Task statement ->
The required answer is a copy of each line in the entries below that includes "lime".

Record extracts ->
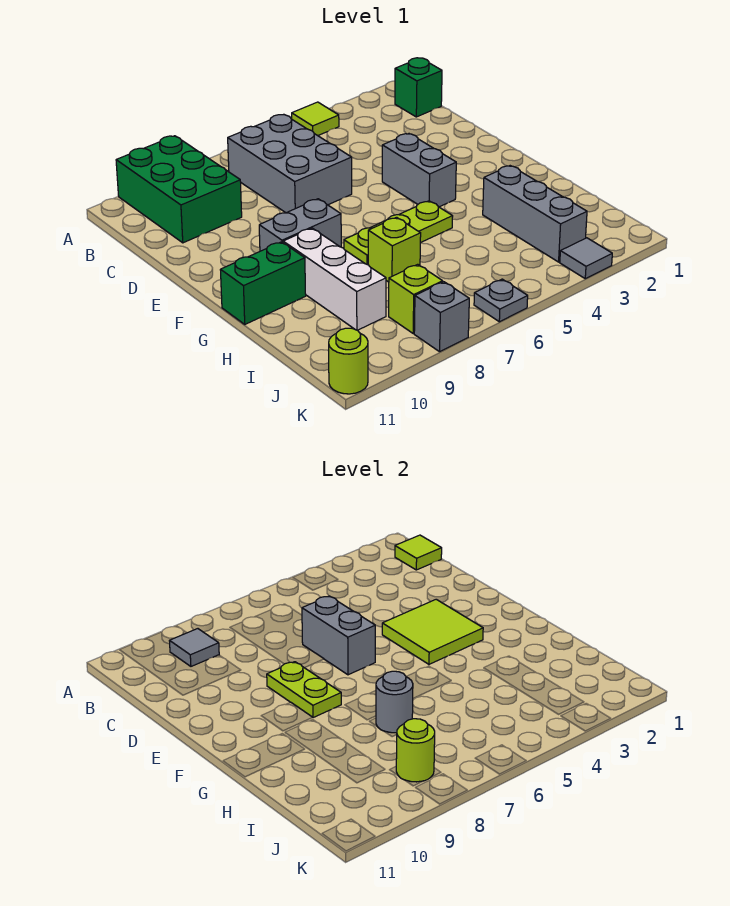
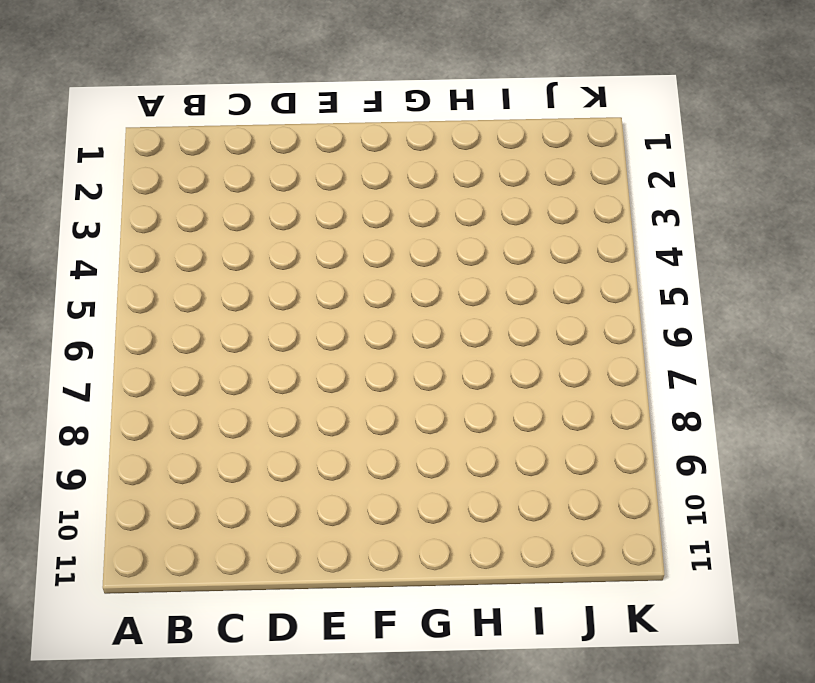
none -> lime tile A4 level 1
none -> green brick A9:C10 level 1
none -> green brick B1 level 1

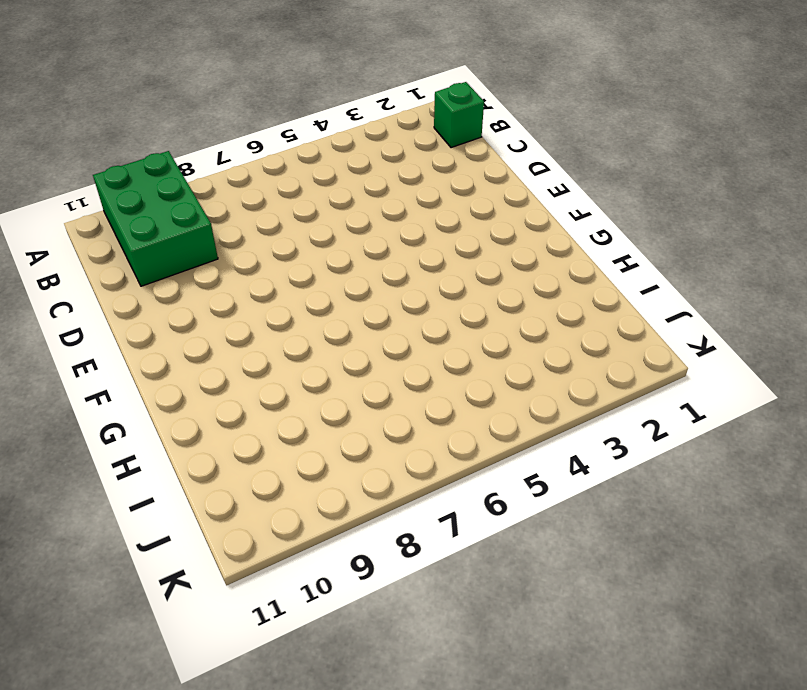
none -> lime tile A4 level 1
none -> grey brick B6:D7 level 1
none -> grey brick E4:F4 level 1

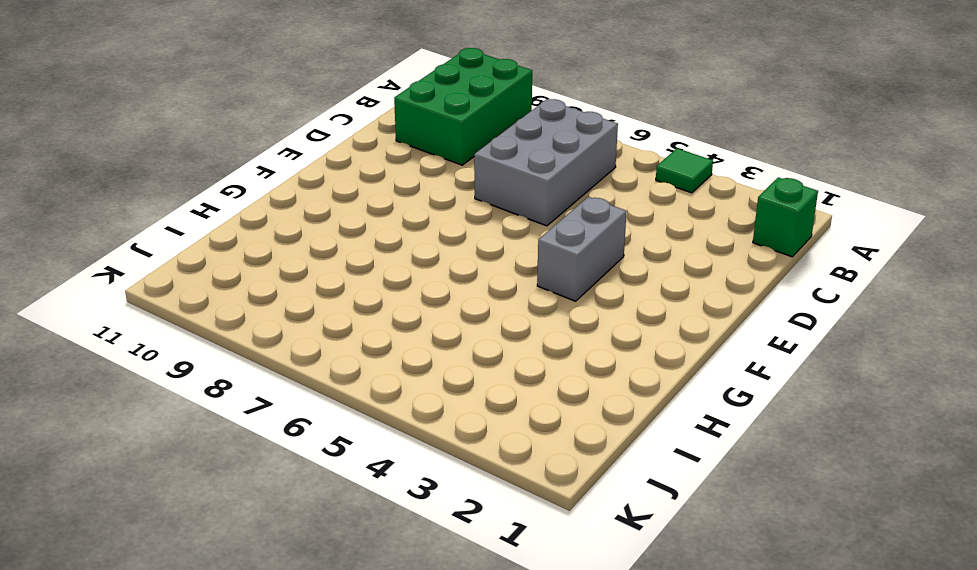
green tile A4 level 1 -> lime tile A4 level 1
none -> grey brick F8:F9 level 1
none -> lime plate G5:G7 level 1
none -> white brick G9:I9 level 1

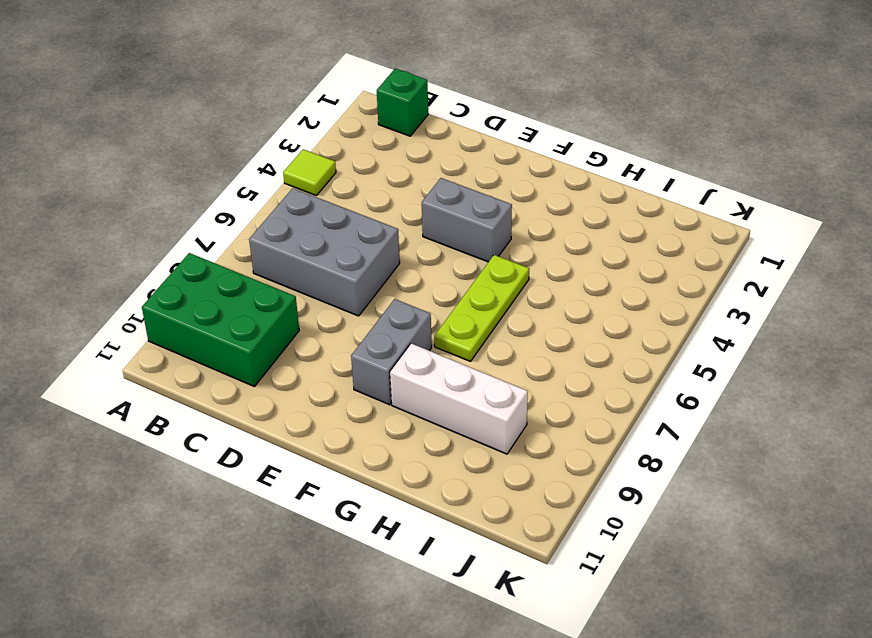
none -> green brick G10:G11 level 1
none -> grey brick H3:J3 level 1
none -> lime brick H7 level 1

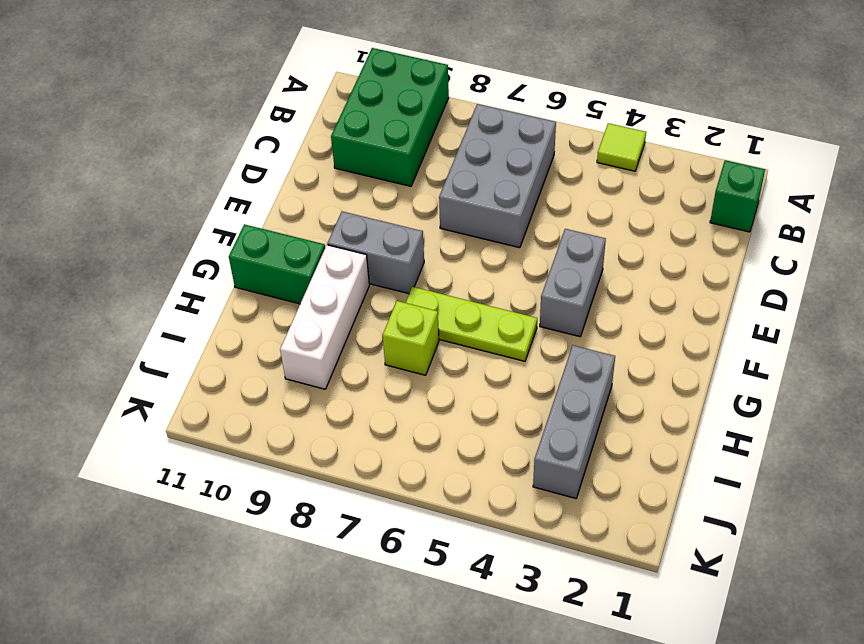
none -> lime brick J8 level 1
none -> grey tile K3 level 1
none -> grey plate K6 level 1

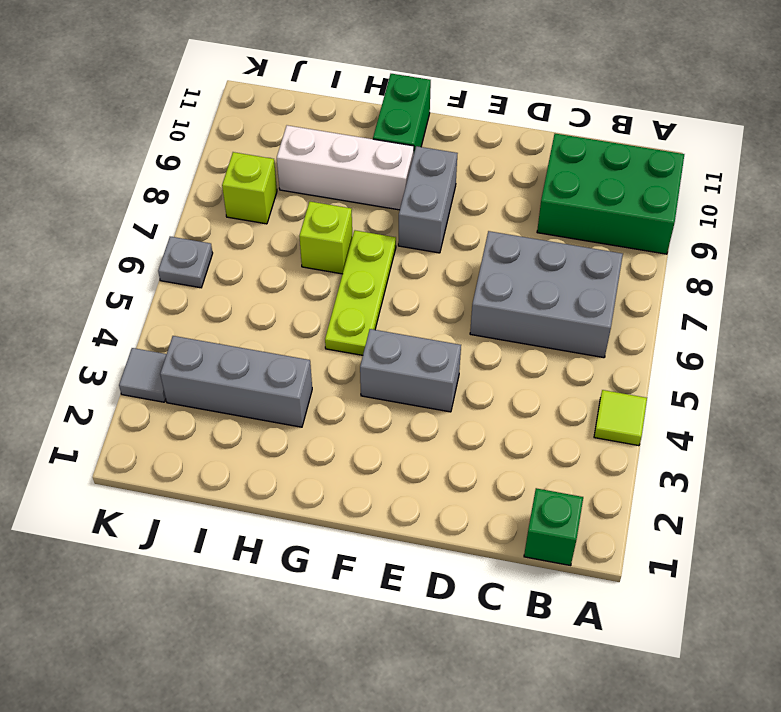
none -> grey brick K8 level 1
none -> lime round brick K11 level 1
none -> lime tile B1 level 2

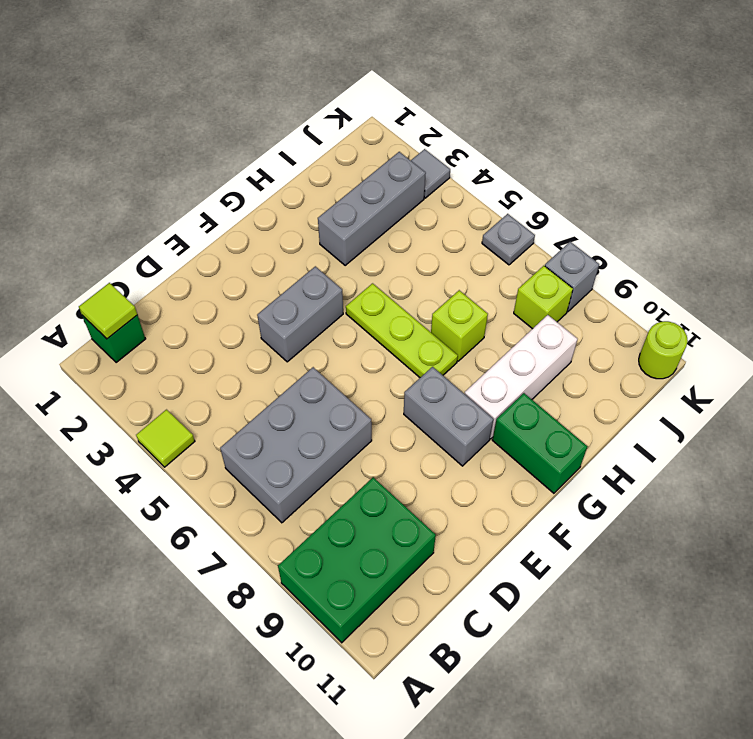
none -> grey tile B9 level 2
none -> grey brick D6:E6 level 2
none -> lime tile E3:F4 level 2

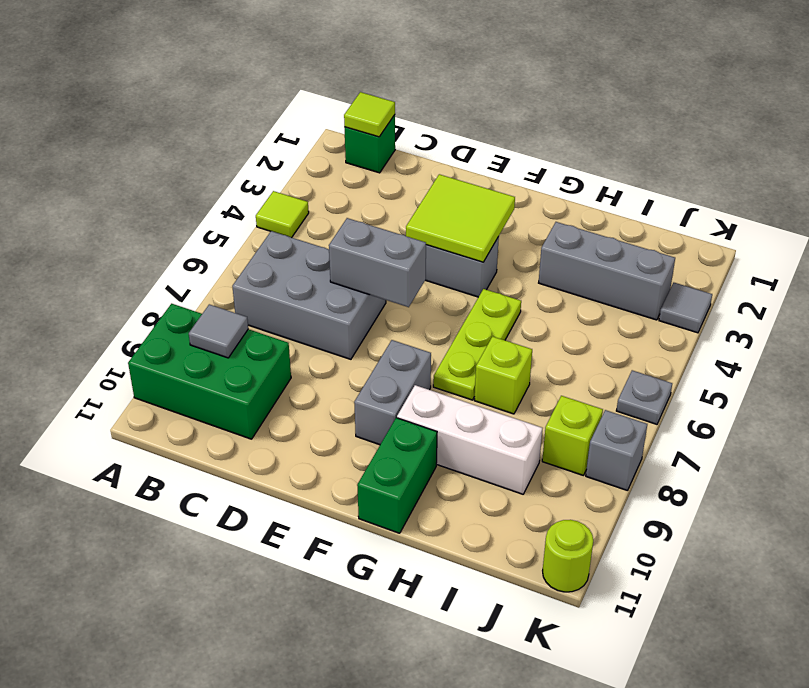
none -> lime plate E8:F8 level 2
none -> grey round brick H7 level 2
none -> lime round brick J8 level 2

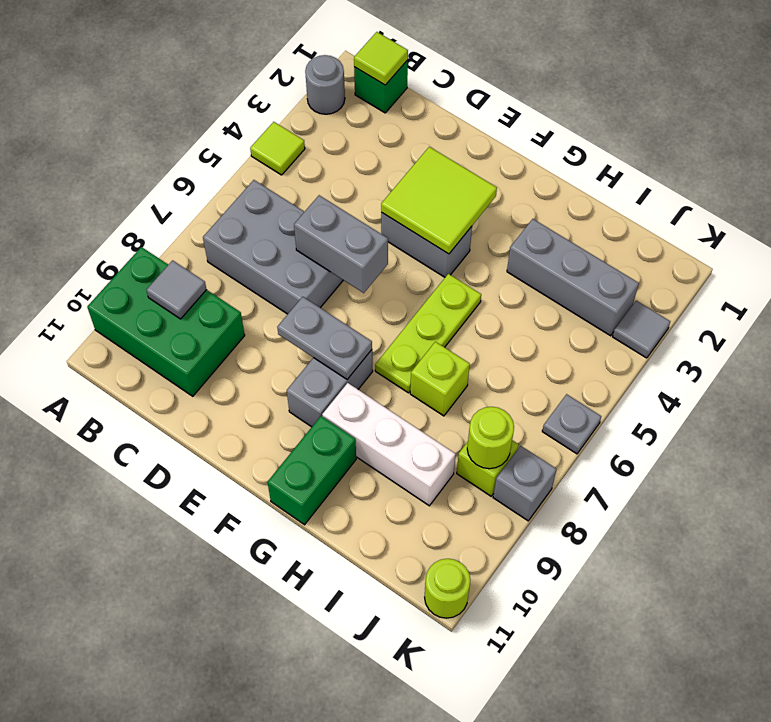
grey round brick A2 level 1 -> grey round brick H7 level 2
grey plate E8:F8 level 2 -> lime plate E8:F8 level 2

Solution to this problem ->
none -> lime tile A4 level 1
none -> lime tile A4 level 1
green tile A4 level 1 -> lime tile A4 level 1
none -> lime plate G5:G7 level 1
none -> lime brick H7 level 1
none -> lime brick J8 level 1
none -> lime round brick K11 level 1
none -> lime tile B1 level 2
none -> lime tile E3:F4 level 2
none -> lime plate E8:F8 level 2
none -> lime round brick J8 level 2
grey plate E8:F8 level 2 -> lime plate E8:F8 level 2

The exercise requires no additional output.